** YOUR OBJECTIVE **
Omitting the pictures, restate all of the entries below exactly.
::: GIVEN RECORDS
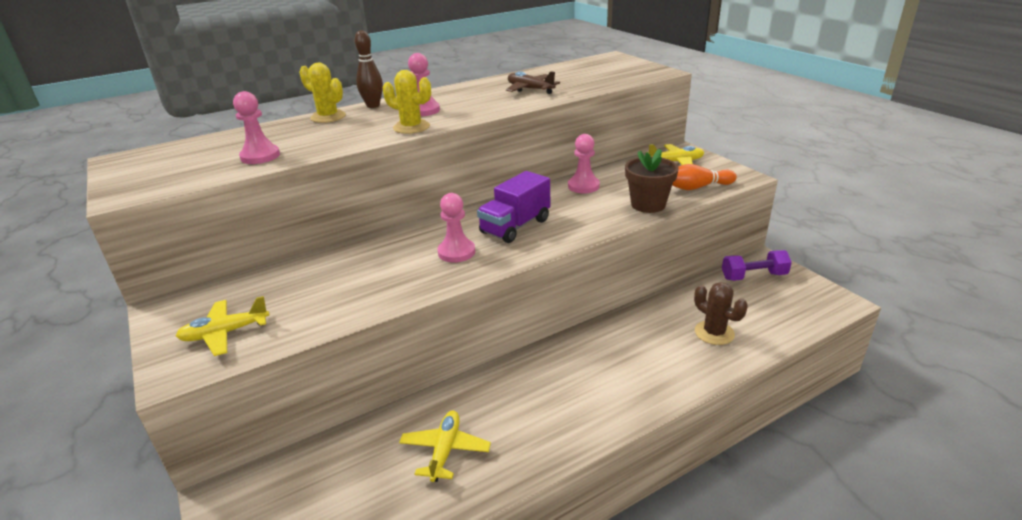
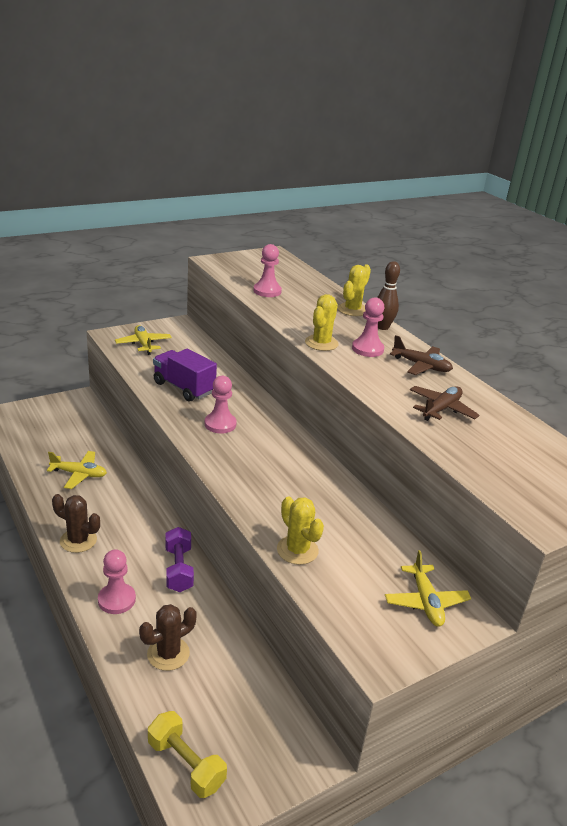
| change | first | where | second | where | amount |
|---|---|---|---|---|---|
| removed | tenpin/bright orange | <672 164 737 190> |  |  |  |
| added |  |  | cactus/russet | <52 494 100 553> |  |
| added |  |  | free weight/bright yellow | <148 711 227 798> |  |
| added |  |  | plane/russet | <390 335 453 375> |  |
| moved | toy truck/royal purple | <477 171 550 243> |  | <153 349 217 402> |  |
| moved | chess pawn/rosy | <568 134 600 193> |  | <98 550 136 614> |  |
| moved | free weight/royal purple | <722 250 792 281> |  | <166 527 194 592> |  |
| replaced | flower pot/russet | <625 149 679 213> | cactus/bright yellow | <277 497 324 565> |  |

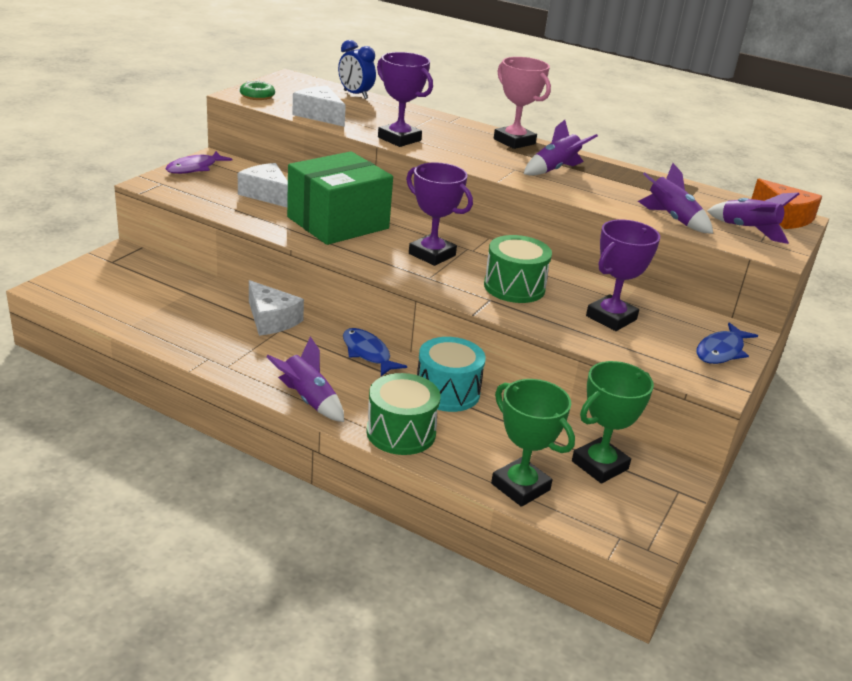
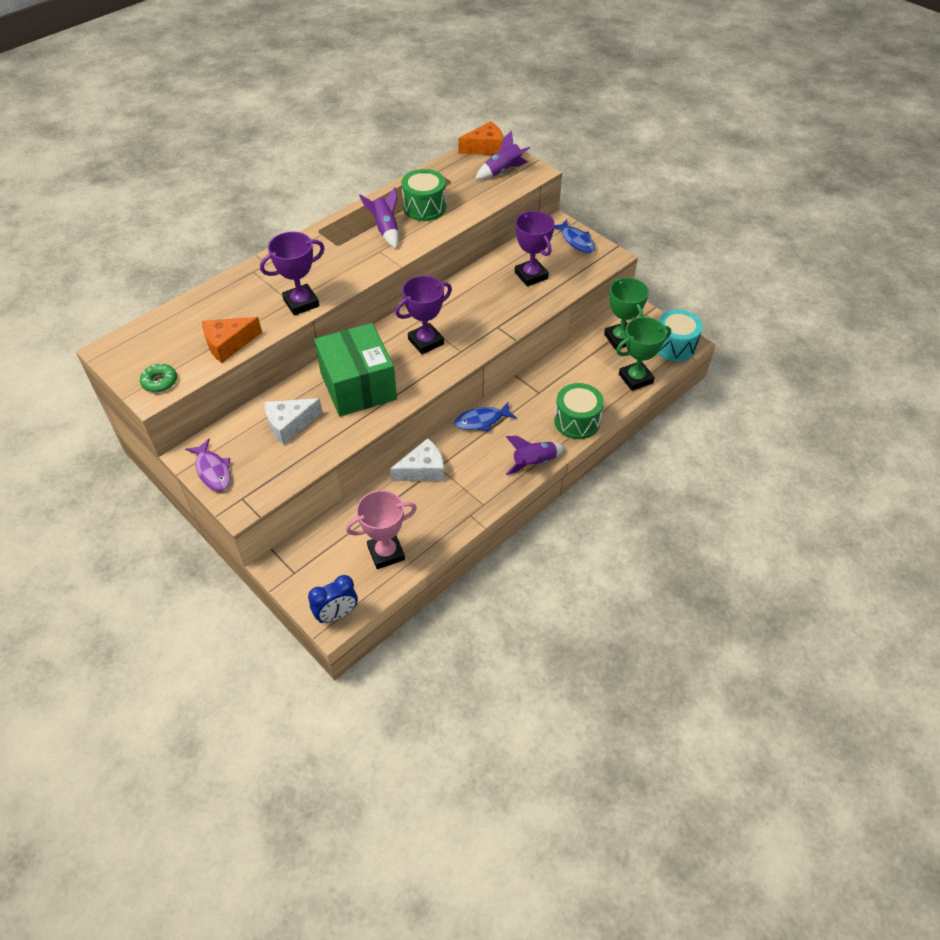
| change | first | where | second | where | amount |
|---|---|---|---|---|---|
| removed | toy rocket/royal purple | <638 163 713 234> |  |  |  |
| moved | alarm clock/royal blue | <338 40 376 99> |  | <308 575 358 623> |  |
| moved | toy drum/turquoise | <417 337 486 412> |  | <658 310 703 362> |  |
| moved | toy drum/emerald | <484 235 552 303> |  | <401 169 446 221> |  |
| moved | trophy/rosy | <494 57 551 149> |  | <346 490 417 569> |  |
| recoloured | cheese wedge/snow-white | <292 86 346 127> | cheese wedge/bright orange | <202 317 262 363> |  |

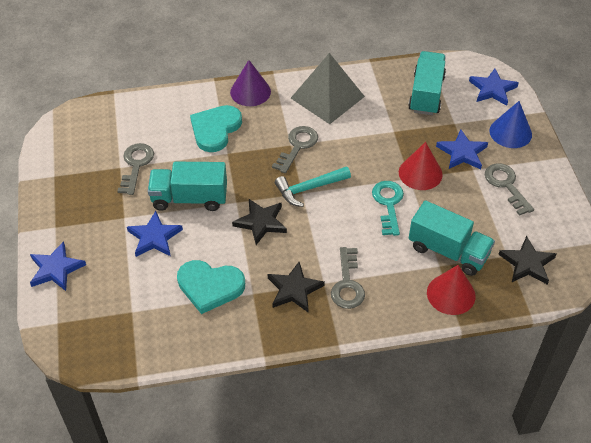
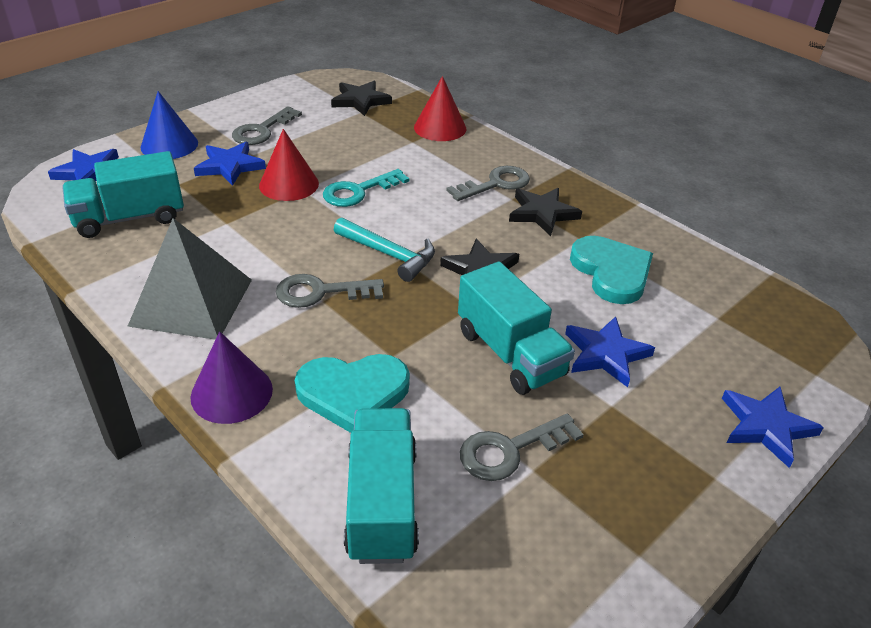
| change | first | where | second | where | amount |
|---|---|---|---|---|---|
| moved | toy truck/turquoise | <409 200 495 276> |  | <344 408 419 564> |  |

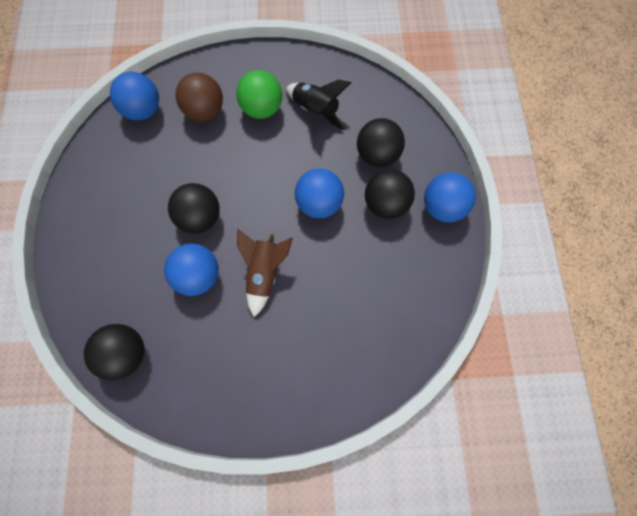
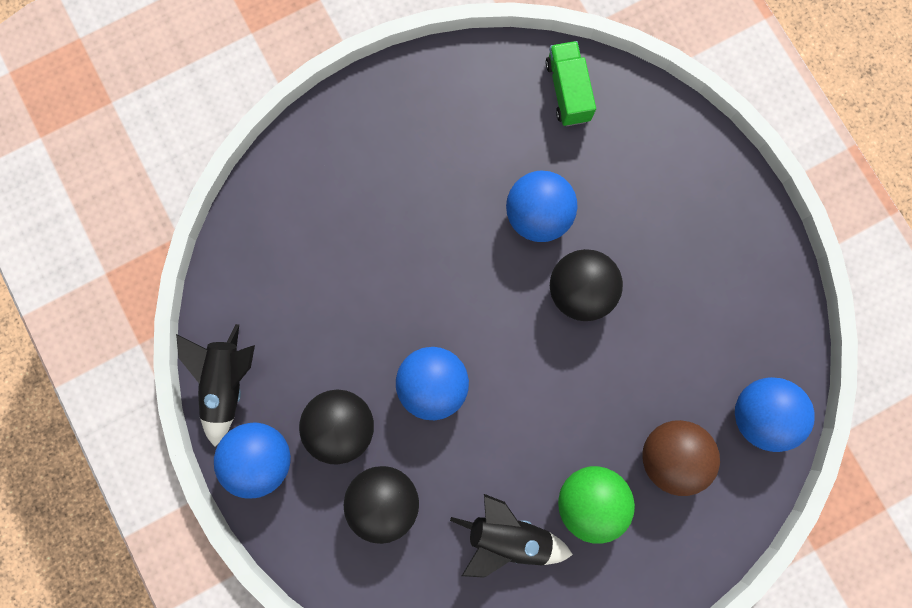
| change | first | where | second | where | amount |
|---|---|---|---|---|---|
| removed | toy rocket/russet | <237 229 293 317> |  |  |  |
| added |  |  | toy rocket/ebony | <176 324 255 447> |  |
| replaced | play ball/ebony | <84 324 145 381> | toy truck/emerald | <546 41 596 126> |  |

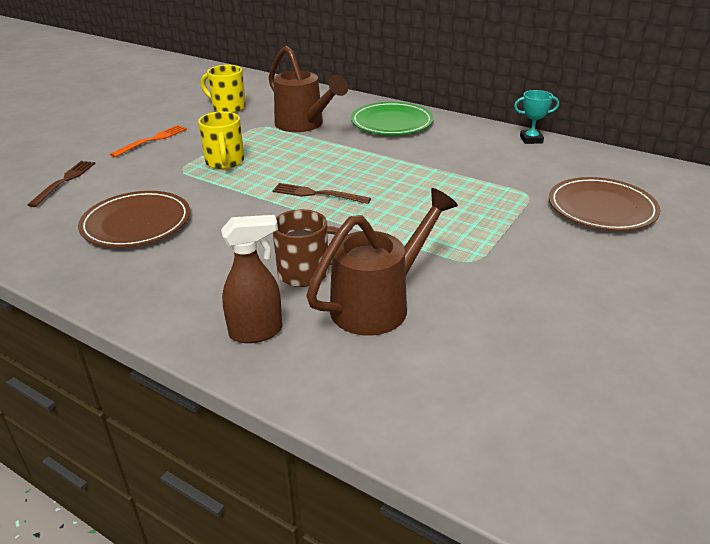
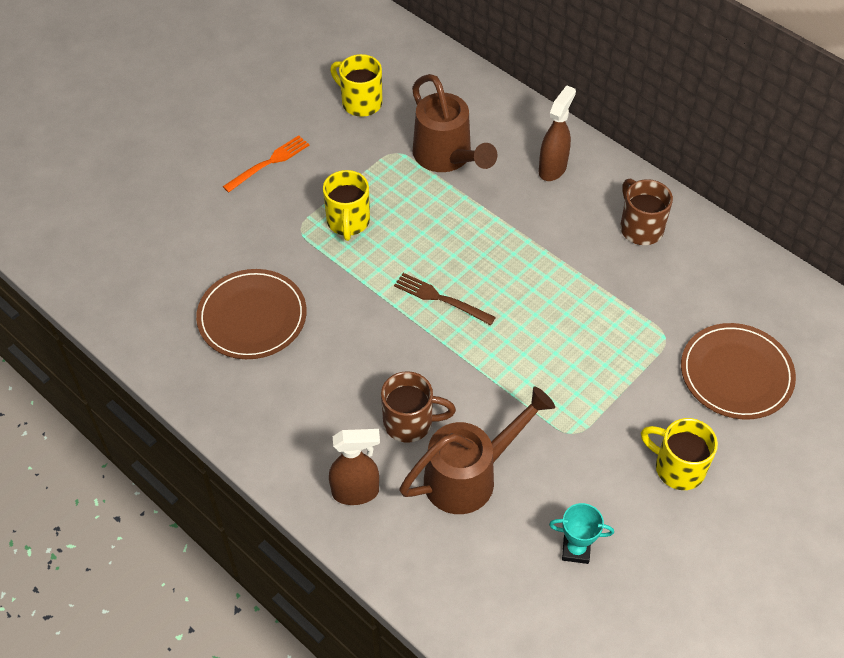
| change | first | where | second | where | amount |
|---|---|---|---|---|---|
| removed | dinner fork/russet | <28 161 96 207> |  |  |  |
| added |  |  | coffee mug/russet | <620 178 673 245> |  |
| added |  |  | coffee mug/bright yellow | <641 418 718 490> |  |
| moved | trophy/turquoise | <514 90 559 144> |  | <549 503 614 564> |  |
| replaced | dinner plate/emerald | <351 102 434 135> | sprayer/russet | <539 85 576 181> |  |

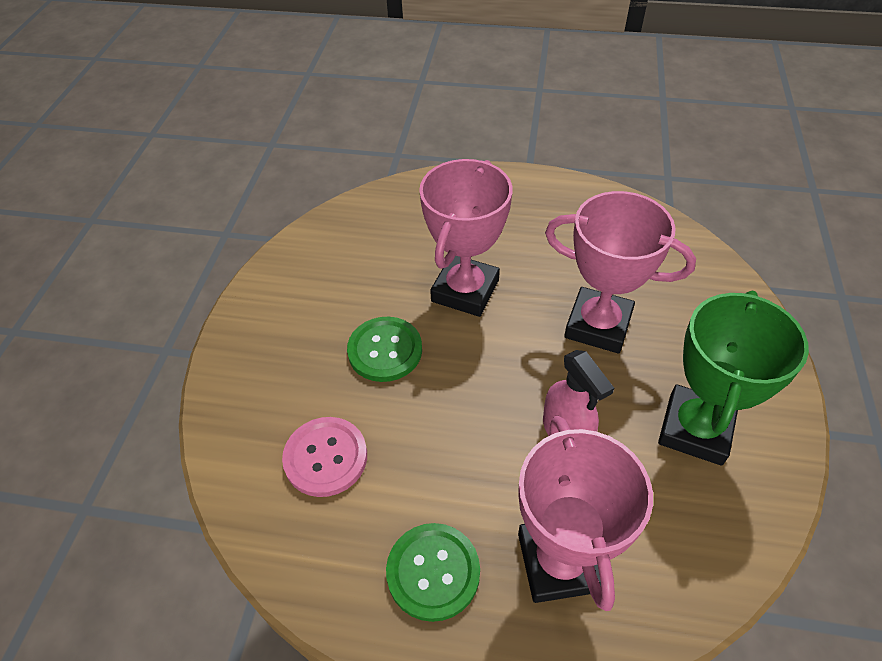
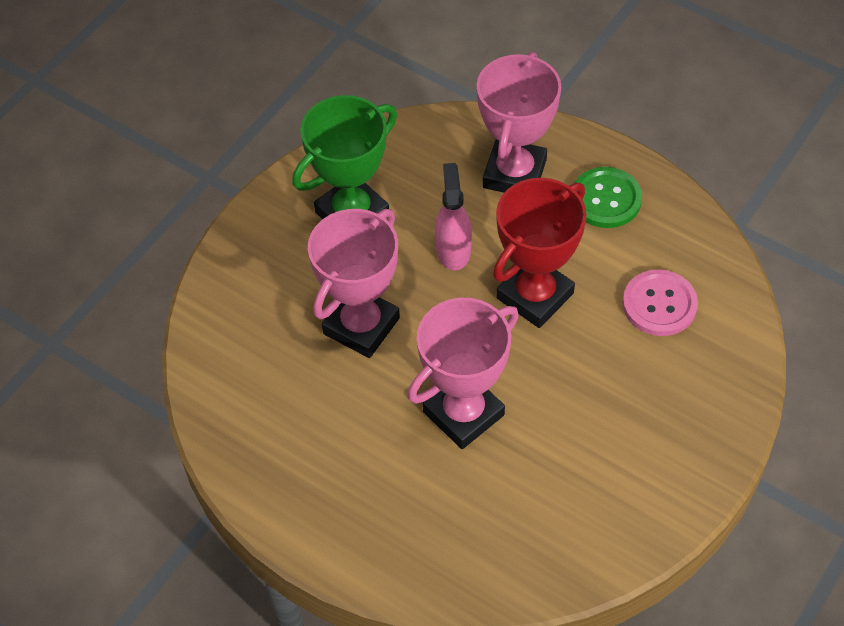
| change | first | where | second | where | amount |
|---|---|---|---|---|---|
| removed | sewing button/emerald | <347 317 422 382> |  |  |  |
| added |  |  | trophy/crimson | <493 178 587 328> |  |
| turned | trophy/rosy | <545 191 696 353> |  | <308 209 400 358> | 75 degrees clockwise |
::::::
** EXPECTED OUTPUT **
| change | first | where | second | where | amount |
|---|---|---|---|---|---|
| removed | tenpin/bright orange | <672 164 737 190> |  |  |  |
| added |  |  | cactus/russet | <52 494 100 553> |  |
| added |  |  | free weight/bright yellow | <148 711 227 798> |  |
| added |  |  | plane/russet | <390 335 453 375> |  |
| moved | toy truck/royal purple | <477 171 550 243> |  | <153 349 217 402> |  |
| moved | chess pawn/rosy | <568 134 600 193> |  | <98 550 136 614> |  |
| moved | free weight/royal purple | <722 250 792 281> |  | <166 527 194 592> |  |
| replaced | flower pot/russet | <625 149 679 213> | cactus/bright yellow | <277 497 324 565> |  |

| change | first | where | second | where | amount |
|---|---|---|---|---|---|
| removed | toy rocket/royal purple | <638 163 713 234> |  |  |  |
| moved | alarm clock/royal blue | <338 40 376 99> |  | <308 575 358 623> |  |
| moved | toy drum/turquoise | <417 337 486 412> |  | <658 310 703 362> |  |
| moved | toy drum/emerald | <484 235 552 303> |  | <401 169 446 221> |  |
| moved | trophy/rosy | <494 57 551 149> |  | <346 490 417 569> |  |
| recoloured | cheese wedge/snow-white | <292 86 346 127> | cheese wedge/bright orange | <202 317 262 363> |  |

| change | first | where | second | where | amount |
|---|---|---|---|---|---|
| moved | toy truck/turquoise | <409 200 495 276> |  | <344 408 419 564> |  |

| change | first | where | second | where | amount |
|---|---|---|---|---|---|
| removed | toy rocket/russet | <237 229 293 317> |  |  |  |
| added |  |  | toy rocket/ebony | <176 324 255 447> |  |
| replaced | play ball/ebony | <84 324 145 381> | toy truck/emerald | <546 41 596 126> |  |

| change | first | where | second | where | amount |
|---|---|---|---|---|---|
| removed | dinner fork/russet | <28 161 96 207> |  |  |  |
| added |  |  | coffee mug/russet | <620 178 673 245> |  |
| added |  |  | coffee mug/bright yellow | <641 418 718 490> |  |
| moved | trophy/turquoise | <514 90 559 144> |  | <549 503 614 564> |  |
| replaced | dinner plate/emerald | <351 102 434 135> | sprayer/russet | <539 85 576 181> |  |

| change | first | where | second | where | amount |
|---|---|---|---|---|---|
| removed | sewing button/emerald | <347 317 422 382> |  |  |  |
| added |  |  | trophy/crimson | <493 178 587 328> |  |
| turned | trophy/rosy | <545 191 696 353> |  | <308 209 400 358> | 75 degrees clockwise |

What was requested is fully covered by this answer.